» **Work to be completed**: Return all entries word for word, but drop any images.

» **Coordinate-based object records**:
────

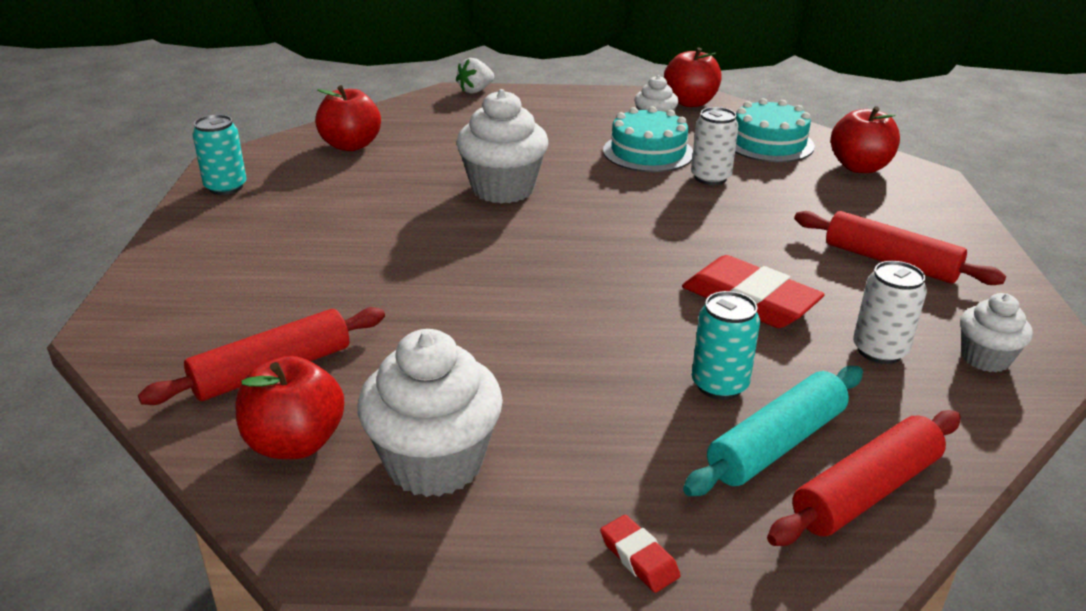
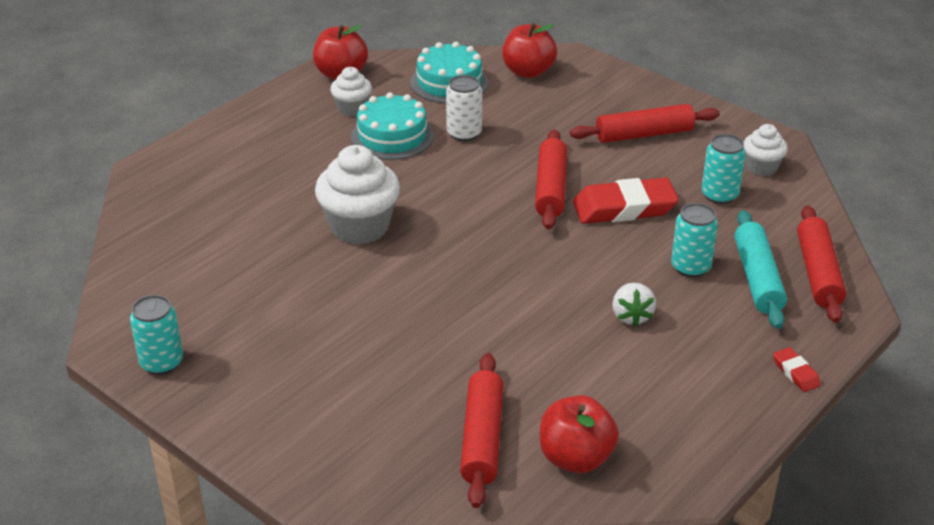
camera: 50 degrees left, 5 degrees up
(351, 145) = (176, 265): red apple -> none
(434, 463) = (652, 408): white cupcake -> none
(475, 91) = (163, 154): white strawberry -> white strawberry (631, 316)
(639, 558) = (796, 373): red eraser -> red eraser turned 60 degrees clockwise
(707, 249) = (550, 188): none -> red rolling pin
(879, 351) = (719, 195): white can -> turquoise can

────

» **Written reply**:
camera: 50 degrees left, 5 degrees up
(351, 145) = (176, 265): red apple -> none
(434, 463) = (652, 408): white cupcake -> none
(475, 91) = (163, 154): white strawberry -> white strawberry (631, 316)
(639, 558) = (796, 373): red eraser -> red eraser turned 60 degrees clockwise
(707, 249) = (550, 188): none -> red rolling pin
(879, 351) = (719, 195): white can -> turquoise can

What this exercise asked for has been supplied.